%%

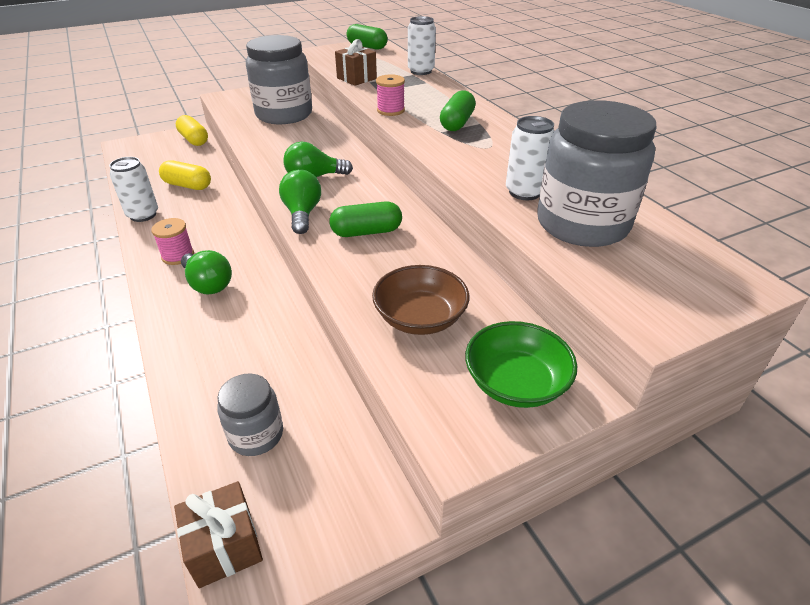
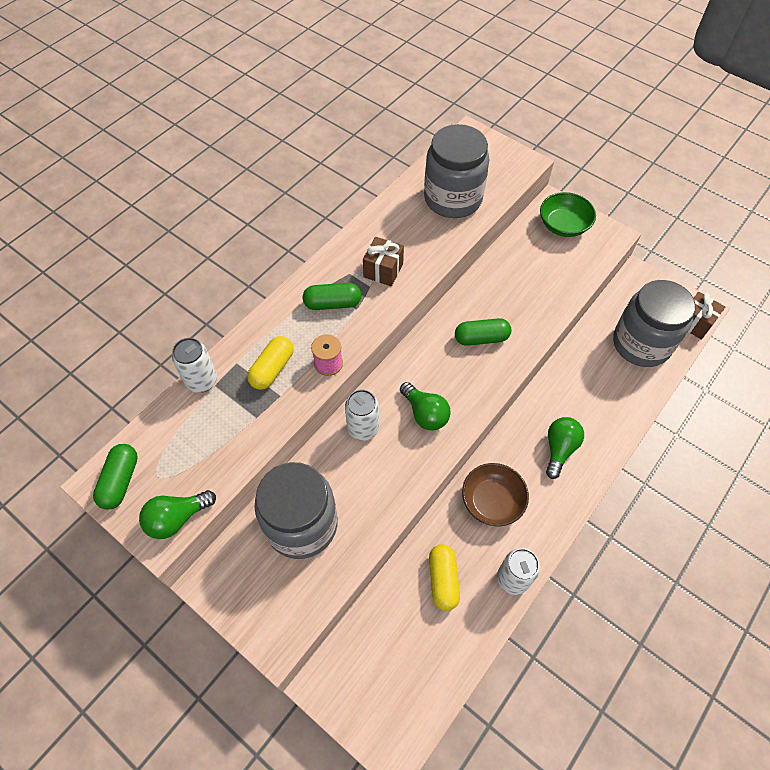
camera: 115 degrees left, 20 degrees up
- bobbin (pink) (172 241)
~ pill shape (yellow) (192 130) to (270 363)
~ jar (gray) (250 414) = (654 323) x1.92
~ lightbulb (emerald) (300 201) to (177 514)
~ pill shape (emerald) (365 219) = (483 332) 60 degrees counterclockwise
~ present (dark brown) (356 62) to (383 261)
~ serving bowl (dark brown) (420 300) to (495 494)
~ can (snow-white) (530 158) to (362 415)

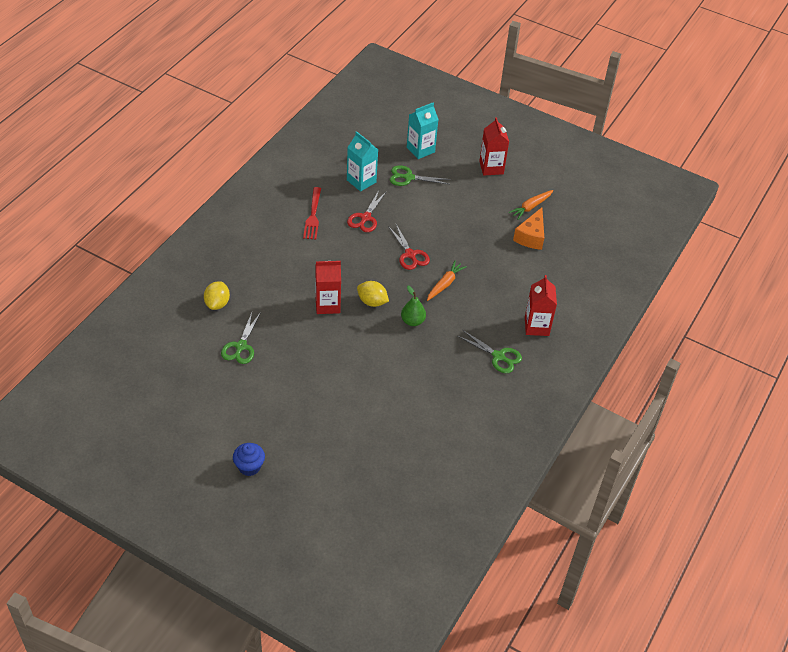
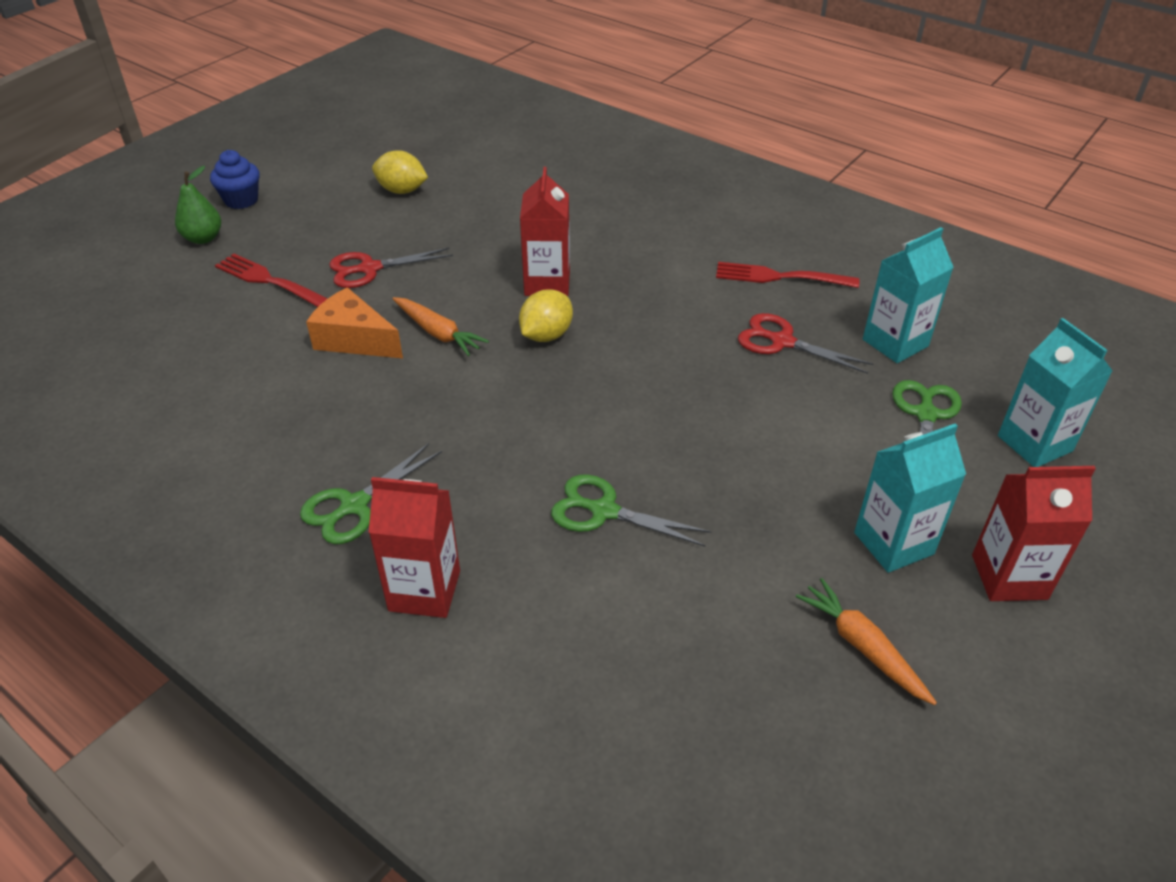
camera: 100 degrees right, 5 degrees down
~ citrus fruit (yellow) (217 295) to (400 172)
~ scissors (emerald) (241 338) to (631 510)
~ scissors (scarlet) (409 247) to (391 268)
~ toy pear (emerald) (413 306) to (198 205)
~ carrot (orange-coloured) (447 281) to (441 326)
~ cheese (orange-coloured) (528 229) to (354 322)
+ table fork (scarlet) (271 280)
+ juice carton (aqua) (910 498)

%%
%%

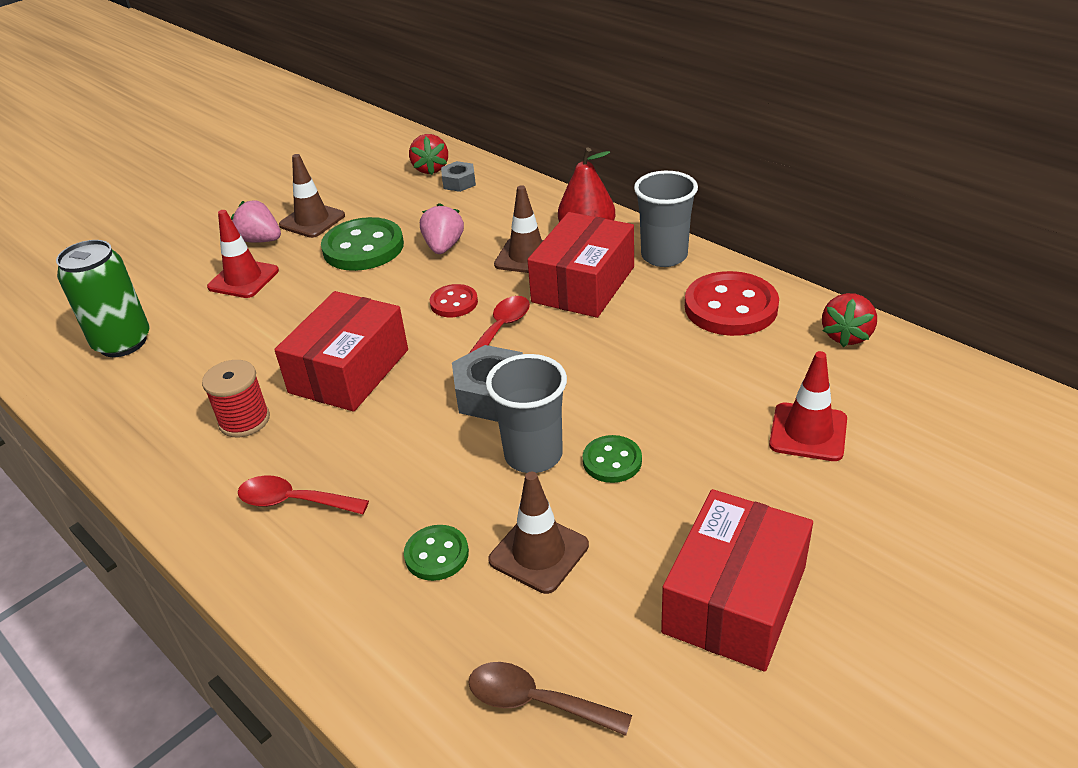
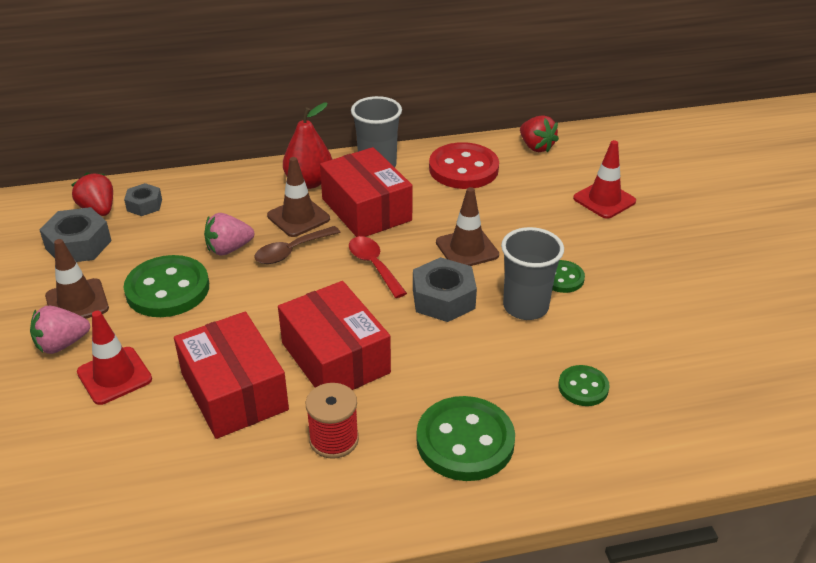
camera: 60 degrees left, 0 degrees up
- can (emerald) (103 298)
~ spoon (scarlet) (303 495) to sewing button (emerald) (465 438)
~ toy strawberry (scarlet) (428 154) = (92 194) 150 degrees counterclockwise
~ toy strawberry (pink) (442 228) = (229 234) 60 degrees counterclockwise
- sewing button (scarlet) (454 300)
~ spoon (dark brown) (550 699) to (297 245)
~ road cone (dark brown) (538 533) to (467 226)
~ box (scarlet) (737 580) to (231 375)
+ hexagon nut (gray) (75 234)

%%
%%

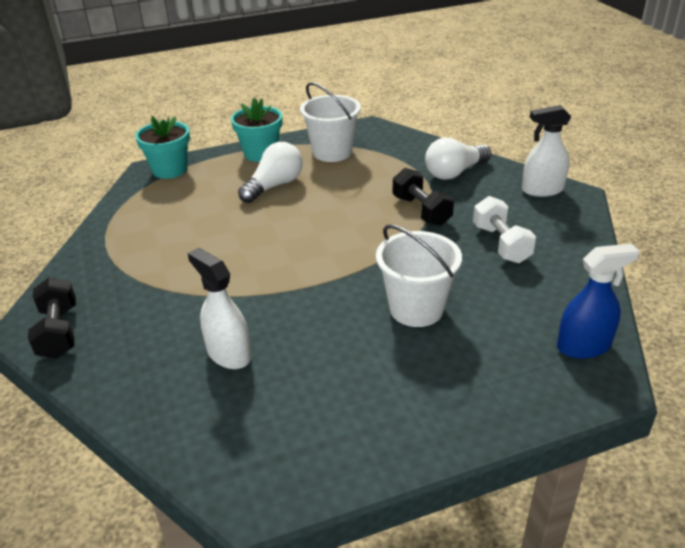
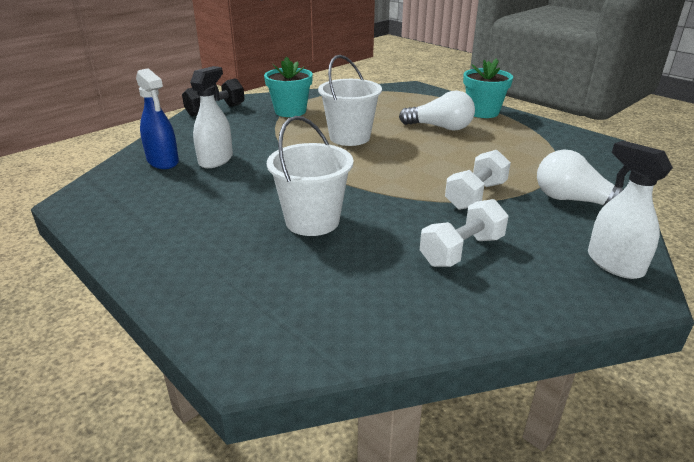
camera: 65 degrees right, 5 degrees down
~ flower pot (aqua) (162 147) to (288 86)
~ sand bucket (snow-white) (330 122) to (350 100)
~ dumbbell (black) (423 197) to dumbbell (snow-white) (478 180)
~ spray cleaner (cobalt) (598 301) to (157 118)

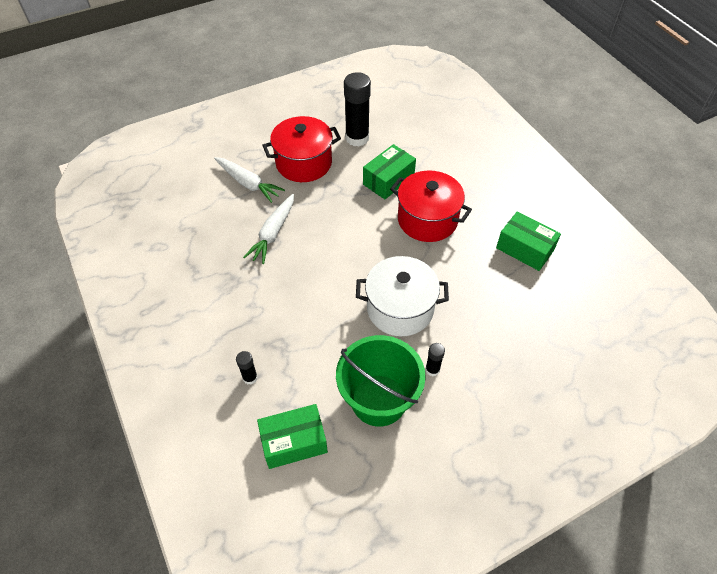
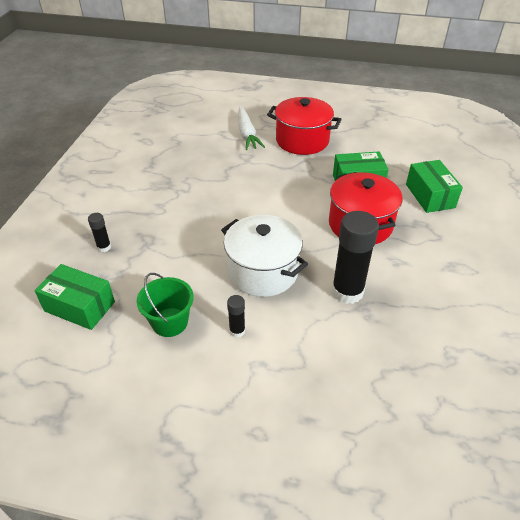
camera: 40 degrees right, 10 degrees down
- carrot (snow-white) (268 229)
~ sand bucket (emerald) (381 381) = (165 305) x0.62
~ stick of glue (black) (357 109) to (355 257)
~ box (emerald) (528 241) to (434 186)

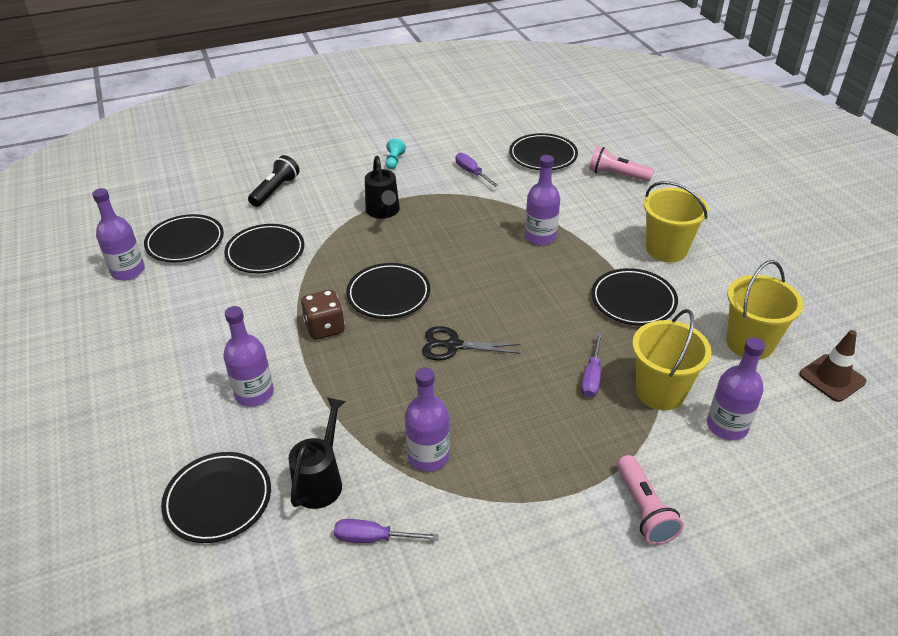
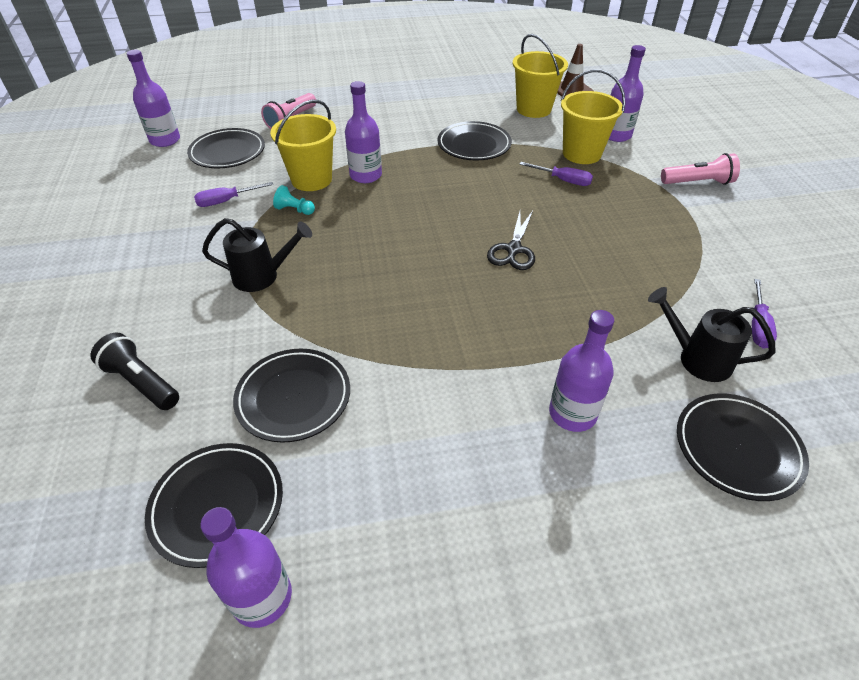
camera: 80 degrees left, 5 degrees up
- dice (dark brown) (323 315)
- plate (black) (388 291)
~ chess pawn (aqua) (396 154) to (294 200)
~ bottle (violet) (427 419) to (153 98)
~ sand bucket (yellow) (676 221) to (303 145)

%%

*ACTIVITY*
Looking at the entries above, how many lines contain "pill"? State the number and nothing more.

*FINISHED TASK*
2